EXTRACTED MATERIAL:
--
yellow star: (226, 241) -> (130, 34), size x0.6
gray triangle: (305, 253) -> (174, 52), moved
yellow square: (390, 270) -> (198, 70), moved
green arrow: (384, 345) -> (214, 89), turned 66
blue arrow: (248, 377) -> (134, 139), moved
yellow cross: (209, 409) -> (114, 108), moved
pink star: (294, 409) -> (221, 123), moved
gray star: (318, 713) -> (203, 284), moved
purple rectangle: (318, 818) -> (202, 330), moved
--
ACTION ITEM:
Restate every entry above exactly as it stands.

RESPONSE FOR THIS EXERCISE:
yellow star: (226, 241) -> (130, 34), size x0.6
gray triangle: (305, 253) -> (174, 52), moved
yellow square: (390, 270) -> (198, 70), moved
green arrow: (384, 345) -> (214, 89), turned 66
blue arrow: (248, 377) -> (134, 139), moved
yellow cross: (209, 409) -> (114, 108), moved
pink star: (294, 409) -> (221, 123), moved
gray star: (318, 713) -> (203, 284), moved
purple rectangle: (318, 818) -> (202, 330), moved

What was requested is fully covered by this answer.